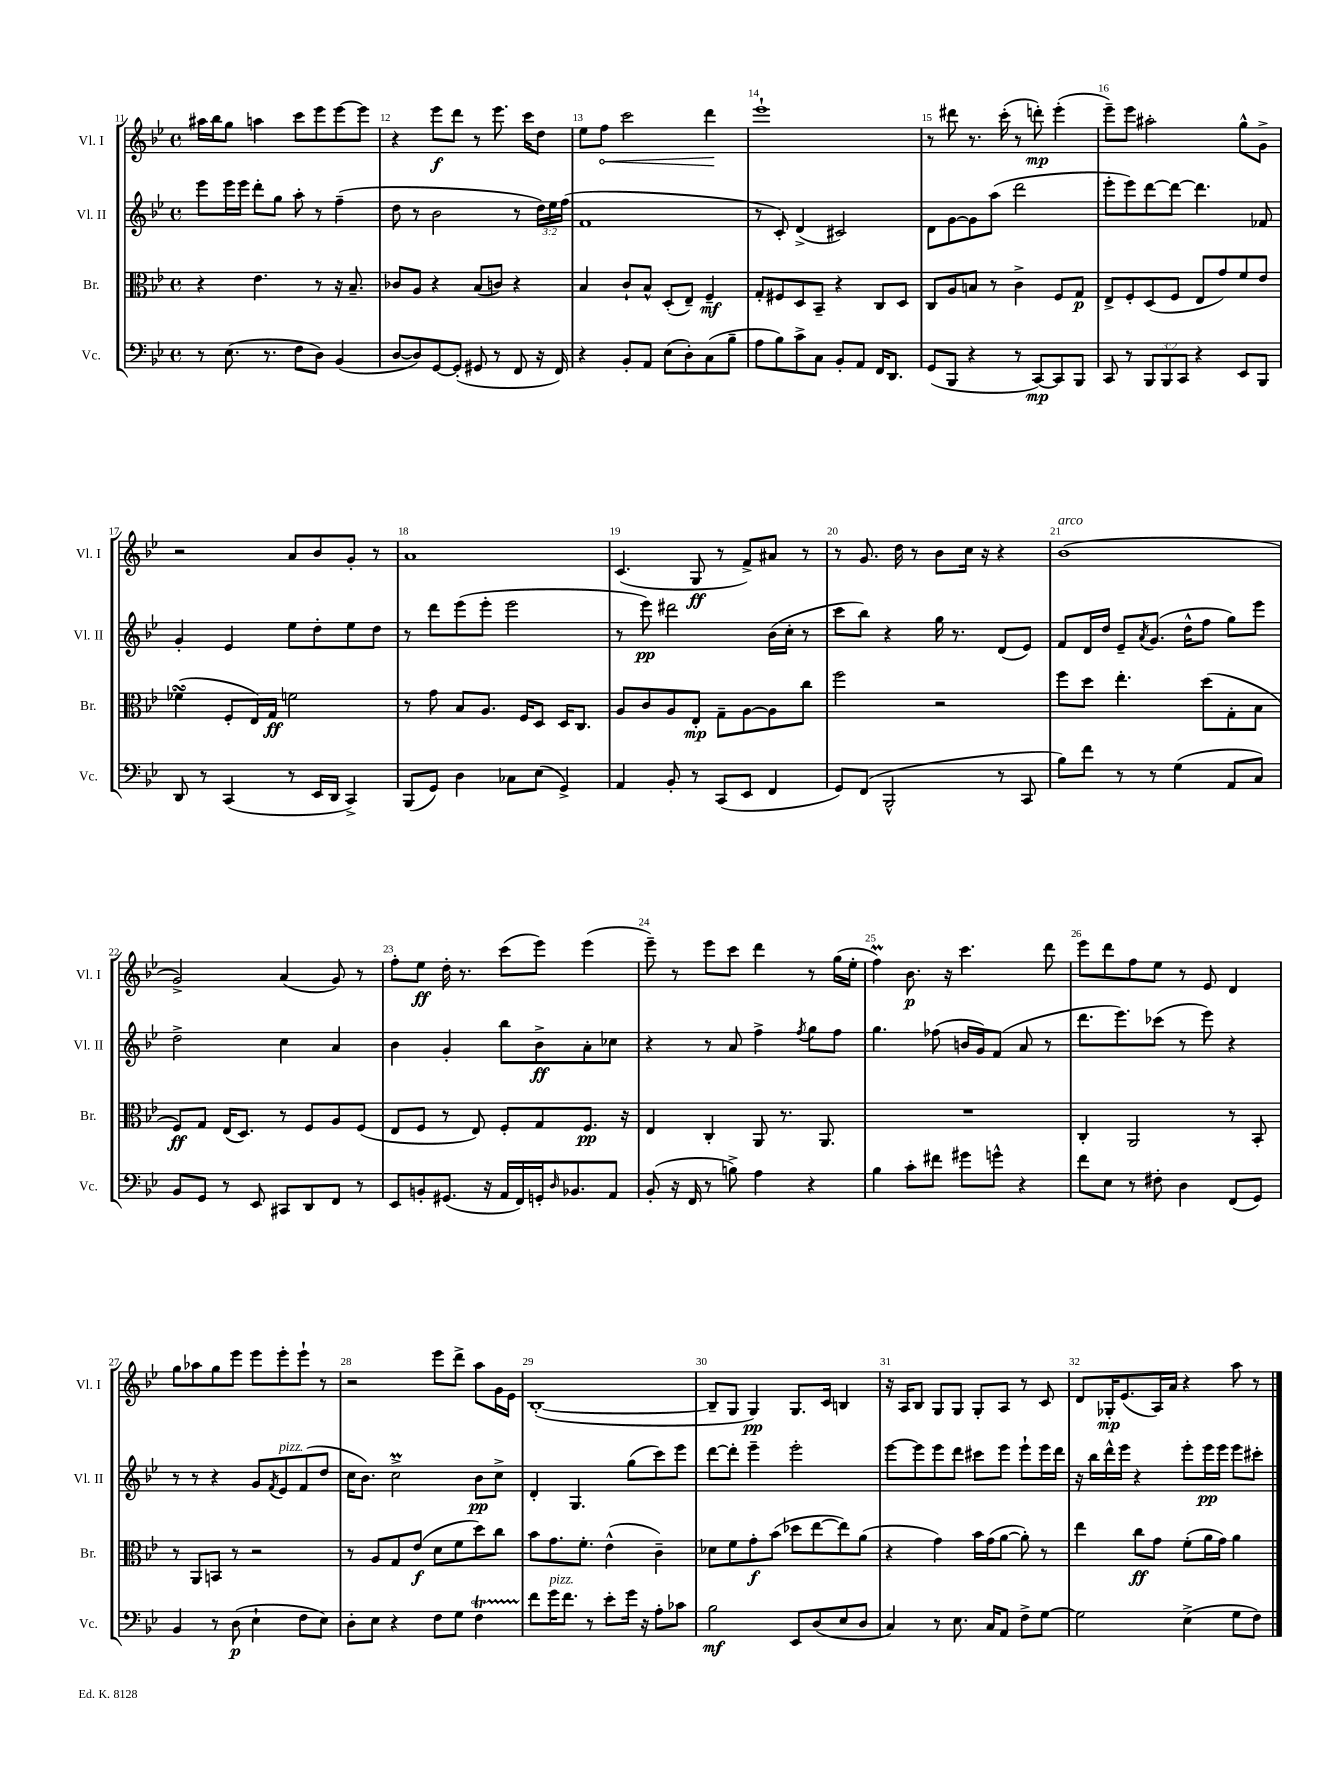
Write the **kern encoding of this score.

**kern	**dynam	**kern	**dynam	**kern	**dynam	**kern	**dynam
*part4	*part4	*part3	*part3	*part2	*part2	*part1	*part1
*staff4	*staff4	*staff3	*staff3	*staff2	*staff2	*staff1	*staff1
*I"Vc.	*	*I"Br.	*	*I"Vl. II	*	*I"Vl. I	*
*I'Vc.	*	*I'Br.	*	*I'Vl. II	*	*I'Vl. I	*
*clefF4	*	*clefC3	*	*clefG2	*	*clefG2	*
*k[b-e-]	*	*k[b-e-]	*	*k[b-e-]	*	*k[b-e-]	*
*M4/4	*	*M4/4	*	*M4/4	*	*M4/4	*
*met(c)	*	*met(c)	*	*met(c)	*	*met(c)	*
=11	=11	=11	=11	=11	=11	=11	=11
8r	.	4r	.	8eee-\L	.	16aa#X\LL	.
.	.	.	.	.	.	16bb-\J	.
(8.E-\	.	.	.	16eee-\L	.	8gg\J	.
.	.	.	.	16eee-\JJ	.	.	.
.	.	4.e-\	.	8ddd'\L	.	4aan\	.
8.r	.	.	.	.	.	.	.
.	.	.	.	8gg\J	.	.	.
8F\L	.	.	.	8aa'\	.	8ccc\L	.
8D\J)	.	8r	.	8r	.	8eee-\	.
(4BB-/	.	16r	.	(4ff~\	.	[8eee-\	.
.	.	8.B-~/	.	.	.	.	.
.	.	.	.	.	.	8eee-\J]	.
=12	=12	=12	=12	=12	=12	=12	=12
[8D/L	.	8c-X/L	.	8dd\	.	4r	.
8D/])	.	8A/J	.	8r	.	.	.
[8GG/	.	4r	.	2b-\	.	8eee-\L	f
(8GG'/J]	.	.	.	.	.	8ddd\J	.
8GG#X/	.	(8B-/L	.	.	.	8r	.
8r	.	8cn/J)	.	.	.	8.eee-\	.
8FF/	.	4r	.	8r	.	.	.
.	.	.	.	.	.	16ccc\KL	.
16r	.	.	.	24dd\LL)	.	8dd\J	.
.	.	.	.	24ee-\	.	.	.
16FF/)	.	.	.	.	.	.	.
.	.	.	.	(24ff\JJ	.	.	.
=13	=13	=13	=13	=13	=13	=13	=13
4r	.	4B-/	.	1f	.	8ee-\L	.
!	!	!	!	!	!	!	!LO:HP:b
.	.	.	.	.	.	8ff\J	<
8BB-'/L	.	8c`/L	.	.	.	2ccc\	.
8AA/J	.	8B-^^/J	.	.	.	.	.
(8E-\L	.	(8D'/L	.	.	.	.	.
8D'\)	.	8E-~/J)	.	.	.	.	.
(8C\	.	4F~/	mf	.	.	4ddd\	.
8B-~\J	.	.	.	.	.	.	.
.	.	.	.	.	.	.	[
=14	=14	=14	=14	=14	=14	=14	=14
8A\L	.	8G'/L	.	8r	.	1eee-`	.
8B-\)	.	8F#X/	.	8c'/)	.	.	.
8c^\	.	8D/	.	(4d^/	.	.	.
8C\J	.	8BB-~/J	.	.	.	.	.
8BB-'/L	.	4r	.	2c#X/)	.	.	.
8AA/J	.	.	.	.	.	.	.
16FF/KL	.	8C/L	.	.	.	.	.
8.DD/J	.	.	.	.	.	.	.
.	.	8D/J	.	.	.	.	.
=15	=15	=15	=15	=15	=15	=15	=15
(8GG/L	.	8C/L	.	8d\L	.	8r	.
8BBB-/J	.	8A/	.	[8g\	.	8ddd#X\	.
4r	.	8Bn/J	.	8g\]	.	8.r	.
.	.	8r	.	(8aa\J	.	.	.
.	.	.	.	.	.	(16ccc'\	.
8r	.	4c^\	.	2ddd\	.	8r	.
[8CC/L)	mp	.	.	.	.	8dddn'\)	mp
8CC/]	.	8F/L	.	.	.	(4eee-'\	.
8BBB-/J	.	8G/J	p	.	.	.	.
=16	=16	=16	=16	=16	=16	=16	=16
8CC/	.	8E-^/L	.	8eee-'\L	.	8eee-~\L)	.
8r	.	8F'/	.	8eee-\)	.	8eee-\J	.
12BBB-/L	.	(8D/	.	[8ddd\	.	2aa#X'\	.
12BBB-/	.	.	.	.	.	.	.
.	.	8F/J	.	8ddd\J_	.	.	.
12CC/J	.	.	.	.	.	.	.
4r	.	8E-/L	.	4.ddd\]	.	.	.
.	.	8g/)	.	.	.	.	.
8EE-/L	.	8f/	.	.	.	8gg^^\L	.
8BBB-/J	.	8e-/J	.	8f-X/	.	8g^\J	.
!!LO:LB:g=z
=17	=17	=17	=17	=17	=17	=17	=17
8DD/	.	(4f-XsSSs\	.	4g'/	.	2r	.
8r	.	.	.	.	.	.	.
(4CC/	.	8F'/L	.	4e-/	.	.	.
.	.	16E-/L)	.	.	.	.	.
.	.	16G/JJ	ff	.	.	.	.
8r	.	2fn\	.	8ee-\L	.	8a/L	.
16EE-/LL	.	.	.	8dd'\	.	8b-/	.
16DD/JJ	.	.	.	.	.	.	.
4CC^/)	.	.	.	8ee-\	.	8g'/J	.
.	.	.	.	8dd\J	.	8r	.
=18	=18	=18	=18	=18	=18	=18	=18
(8BBB-/L	.	8r	.	8r	.	1a	.
8GG/J)	.	8g\	.	8ddd\L	.	.	.
4D\	.	8B-/L	.	(8eee-\	.	.	.
.	.	8.A/J	.	8eee-'\J	.	.	.
8C-X\L	.	.	.	2eee-\	.	.	.
.	.	16F/KL	.	.	.	.	.
(8E-\J	.	8D/J	.	.	.	.	.
4GG^/)	.	16D/KL	.	.	.	.	.
.	.	8.C/J	.	.	.	.	.
=19	=19	=19	=19	=19	=19	=19	=19
4AA/	.	8A/L	.	8r	.	(4.c/	.
.	.	8c/	.	8eee-\)	pp	.	.
8BB-'/	.	8A/	.	2ddd#X\	.	.	.
8r	.	8E-'/J	mp	.	.	8G/	ff
(8CC/L	.	8G~\L	.	.	.	8r	.
8EE-/J	.	[8A\	.	.	.	8f^/L)	.
4FF/	.	8A\]	.	(16b-\LL	.	8a#X/J	.
.	.	.	.	16cc'\JJ	.	.	.
.	.	8cc\J	.	8r	.	8r	.
=20	=20	=20	=20	=20	=20	=20	=20
8GG/L)	.	2ff\	.	8ccc\L	.	8r	.
(8FF/J	.	.	.	8bb-\J)	.	8.g/	.
2BBB-^^/	.	.	.	4r	.	.	.
.	.	.	.	.	.	16dd\	.
.	.	.	.	.	.	8r	.
.	.	2r	.	16gg\	.	8b-\L	.
.	.	.	.	8.r	.	.	.
.	.	.	.	.	.	16cc\Jk	.
.	.	.	.	.	.	16r	.
8r	.	.	.	(8d/L	.	4r	.
8CC/	.	.	.	8e-/J)	.	.	.
=21	=21	=21	=21	=21	=21	=21	=21
!	!	!	!	!	!	!LO:TX:a:i:t=arco	!
8B-\L)	.	8ff\L	.	8f/L	.	(1b-	.
8f\J	.	8dd\J	.	16d/L	.	.	.
.	.	.	.	16dd/JJ	.	.	.
8r	.	4.ee-'\	.	8e-~/L	.	.	.
.	.	.	.	8qa/	.	.	.
8r	.	.	.	(8.g/J	.	.	.
(4G\	.	.	.	.	.	.	.
.	.	.	.	16dd^^\KL	.	.	.
.	.	(8dd\L	.	8ff\J	.	.	.
8AA/L	.	8G'\	.	8gg\L)	.	.	.
8C/J)	.	8B-\J	.	8eee-\J	.	.	.
!!LO:LB:g=z
=22	=22	=22	=22	=22	=22	=22	=22
8BB-/L	.	8F/L)	ff	2dd^\	.	2g^/)	.
8GG/J	.	8G/J	.	.	.	.	.
8r	.	(16E-/KL	.	.	.	.	.
.	.	8.D/J)	.	.	.	.	.
8EE-/	.	.	.	.	.	.	.
8CC#X/L	.	8r	.	4cc\	.	(4a/	.
8DD/	.	8F/L	.	.	.	.	.
8FF/J	.	8A/	.	4a/	.	8g/)	.
8r	.	(8F/J	.	.	.	8r	.
=23	=23	=23	=23	=23	=23	=23	=23
8EE-/L	.	8E-/L	.	4b-\	.	8ff'\L	.
8BBn'/	.	8F/J	.	.	.	8ee-\J	ff
(8.GG#X/J	.	8r	.	4g'/	.	16dd'\	.
.	.	.	.	.	.	8.r	.
.	.	8E-/)	.	.	.	.	.
16r	.	.	.	.	.	.	.
16AA/LL	.	8F'/L	.	8bb-\L	.	(8ccc\L	.
16FF/)	.	.	.	.	.	.	.
16GGn'/J	.	8G/	.	8b-^\	ff	8eee-\J)	.
16qqD/	.	.	.	.	.	.	.
8.BB-X/	.	.	.	.	.	.	.
.	.	8.F/J	pp	8a'\	.	(4eee-\	.
8AA/J	.	.	.	8cc-X\J	.	.	.
.	.	16r	.	.	.	.	.
=24	=24	=24	=24	=24	=24	=24	=24
(8BB-'/	.	4E-/	.	4r	.	8eee-~\)	.
16r	.	.	.	.	.	8r	.
16FF/	.	.	.	.	.	.	.
8r	.	4C'/	.	8r	.	8eee-\L	.
8Bn^\)	.	.	.	8a/	.	8ccc\J	.
4A\	.	8AA/	.	4ff^\	.	4ddd\	.
.	.	8.r	.	.	.	.	.
.	.	.	.	8qff/	.	.	.
4r	.	.	.	8gg\L	.	8r	.
.	.	8.AA/	.	.	.	.	.
.	.	.	.	8ff\J	.	(16gg\LL	.
.	.	.	.	.	.	16ee-'\JJ	.
=25	=25	=25	=25	=25	=25	=25	=25
4B-\	.	1r	.	4.gg\	.	4ffM\)	.
8c'\L	.	.	.	.	.	8.b-\	p
8f#X\J	.	.	.	(8ff-X\	.	.	.
.	.	.	.	.	.	16r	.
8g#X\L	.	.	.	16bn/LL	.	4.ccc\	.
.	.	.	.	16g/J)	.	.	.
8gn^^\J	.	.	.	(8f/J	.	.	.
4r	.	.	.	8a/	.	.	.
.	.	.	.	8r	.	8ddd\	.
=26	=26	=26	=26	=26	=26	=26	=26
8f\L	.	4C'/	.	8.ddd\L	.	8eee-\L	.
8E-\J	.	.	.	.	.	8ddd\	.
.	.	.	.	8.eee-\)	.	.	.
8r	.	2AA/	.	.	.	8ff\	.
8F#X'\	.	.	.	(8ccc-X\J	.	8ee-\J	.
4D\	.	.	.	8r	.	8r	.
.	.	.	.	8eee-\)	.	8e-/	.
(8FF/L	.	8r	.	4r	.	4d/	.
8GG/J)	.	8BB-'/	.	.	.	.	.
!!LO:LB:g=z
=27	=27	=27	=27	=27	=27	=27	=27
4BB-/	.	8r	.	8r	.	8gg\L	.
.	.	8AA/L	.	8r	.	8aa-X\	.
8r	.	8BBn/J	.	4r	.	8gg\	.
(8D\	p	8r	.	.	.	8eee-\J	.
4E-`\	.	2r	.	8g/L	.	8eee-\L	.
.	.	.	.	8qf/	.	.	.
!	!	!	!	!LO:TX:a:i:t=pizz.	!	!	!
.	.	.	.	8e-/	.	8eee-'\	.
8F\L	.	.	.	(8f/	.	8eee-`\J	.
8E-\J)	.	.	.	8dd/J	.	8r	.
=28	=28	=28	=28	=28	=28	=28	=28
8D'\L	.	8r	.	16cc\KL	.	2r	.
.	.	.	.	8.b-\J)	.	.	.
8E-\J	.	8A/L	.	.	.	.	.
4r	.	8G/	.	2ccM^\	.	.	.
.	.	(8e-/J	f	.	.	.	.
8F\L	.	8d\L	.	.	.	8eee-\L	.
8G\J	.	8f\	.	.	.	8ddd^\J	.
4FT\	.	8dd\)	.	8b-\L	pp	8aa\L	.
.	.	8cc\J	.	8cc^\J	.	16g\L	.
.	.	.	.	.	.	16e-\JJ	.
=29	=29	=29	=29	=29	=29	=29	=29
8f\L	.	8b-\L	.	4d'/	.	([1B-'	.
!LO:TX:a:i:t=pizz.	!	!	!	!	!	!	!
16g\K	.	8.g\	.	.	.	.	.
8.f\J	.	.	.	.	.	.	.
.	.	.	.	4.G/	.	.	.
.	.	8.f'\J	.	.	.	.	.
8r	.	.	.	.	.	.	.
8e-'\L	.	(4e-^^\	.	.	.	.	.
16g\Jk	.	.	.	(8gg\L	.	.	.
16r	.	.	.	.	.	.	.
8A'\L	.	4c~\)	.	8ccc\)	.	.	.
8c-X\J	.	.	.	8eee-\J	.	.	.
=30	=30	=30	=30	=30	=30	=30	=30
2B-\	mf	8d-X\L	.	[8ddd\L	.	8B-~/L]	.
.	.	8f\	.	8ddd'\J]	.	8G/J	.
.	.	8g'\	f	4eee-~\	.	4G/)	pp
.	.	(8b-\J	.	.	.	.	.
8EE-/L	.	8dd-X\L	.	2eee-'\	.	8.G/L	.
(8D/	.	[8ee-\	.	.	.	.	.
.	.	.	.	.	.	16c/Jk	.
8E-/	.	8ee-\])	.	.	.	4Bn/	.
8D/J	.	(8a\J	.	.	.	.	.
=31	=31	=31	=31	=31	=31	=31	=31
4C/)	.	4r	.	[8eee-\L	.	16r	.
.	.	.	.	.	.	16A/KL	.
.	.	.	.	8eee-\]	.	8B-/J	.
8r	.	4g\)	.	8eee-\	.	8G/L	.
8.E-\	.	.	.	8ddd\J	.	8G/J	.
.	.	16b-\LL	.	8ccc#X\L	.	8G'/L	.
16C/KL	.	(16g\J	.	.	.	.	.
8AA/J	.	[8a\J	.	8eee-\J	.	8A/J	.
8F^\L	.	8a'\])	.	8eee-`\L	.	8r	.
[8G\J	.	8r	.	16eee-\L	.	8c/	.
.	.	.	.	16ddd\JJ	.	.	.
=32	=32	=32	=32	=32	=32	=32	=32
2G\]	.	4ee-\	.	16r	.	8d/L	.
.	.	.	.	16bb-\LL	.	.	.
.	.	.	.	16ddd^^\	.	16G-X'/K	mp
.	.	.	.	16eee-\JJ	.	(8.e-/	.
.	.	8cc\L	ff	4r	.	.	.
.	.	8g\J	.	.	.	16A/L)	.
.	.	.	.	.	.	16a/JJ	.
(4E-^\	.	(8f'\L	.	8eee-'\L	.	4r	.
.	.	16a\L	.	16eee-\L	pp	.	.
.	.	16g\JJ)	.	16eee-\JJ	.	.	.
8G\L	.	4a\	.	8eee-\L	.	8aa\	.
8F\J)	.	.	.	8ccc#X'\J	.	8r	.
==	==	==	==	==	==	==	==
*-	*-	*-	*-	*-	*-	*-	*-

──────────────────────────────

List every line above that contains the string "kern", reproducing each one in full.

▶ WORKED ANSWER
Write the **kern encoding of this score.
**kern	**dynam	**kern	**dynam	**kern	**dynam	**kern	**dynam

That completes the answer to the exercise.